#### Provided material

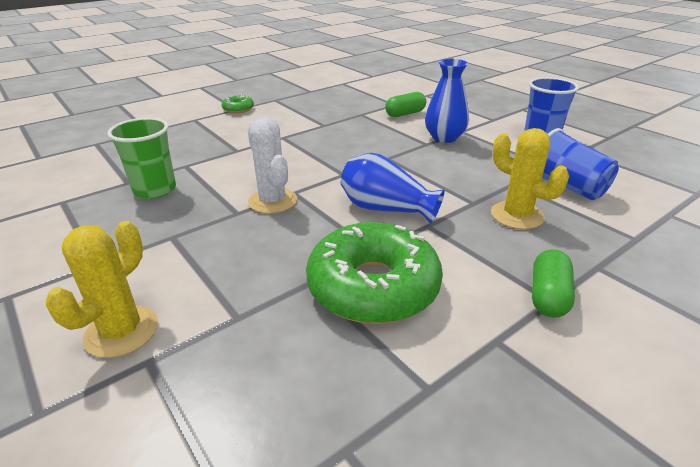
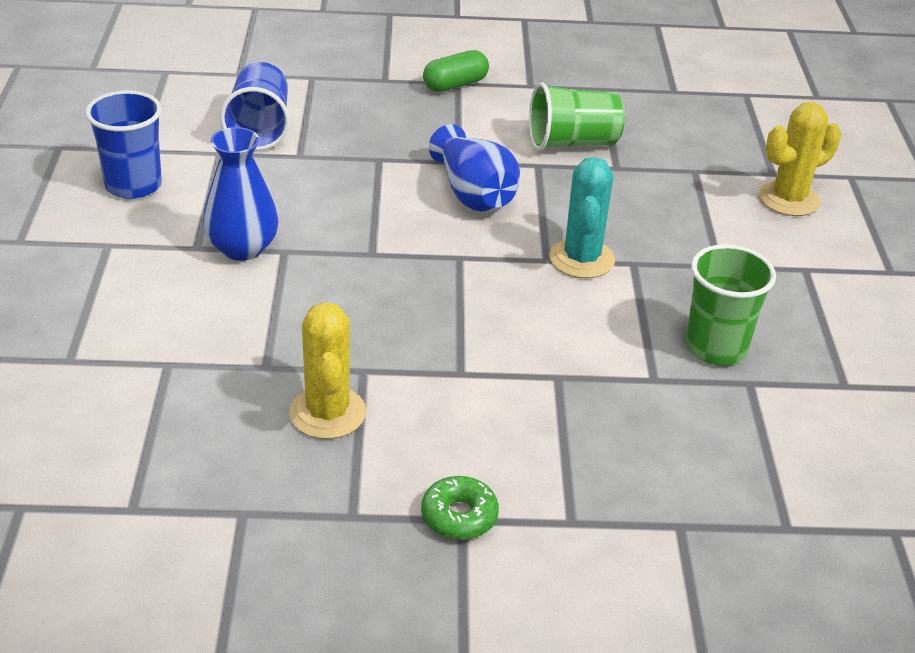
camera: 145 degrees left, 5 degrees up
white cactus [247,117,297,214] -> turquoise cactus [549,157,615,278]
green donut [306,222,443,324] -> green cup [529,82,625,151]
green capsule [385,92,426,117] -> none
yellow cactus [491,128,569,229] -> yellow cactus moved to [289,302,366,439]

########

Each entry above should be copied exactly. The pictures should not.

camera: 145 degrees left, 5 degrees up
white cactus [247,117,297,214] -> turquoise cactus [549,157,615,278]
green donut [306,222,443,324] -> green cup [529,82,625,151]
green capsule [385,92,426,117] -> none
yellow cactus [491,128,569,229] -> yellow cactus moved to [289,302,366,439]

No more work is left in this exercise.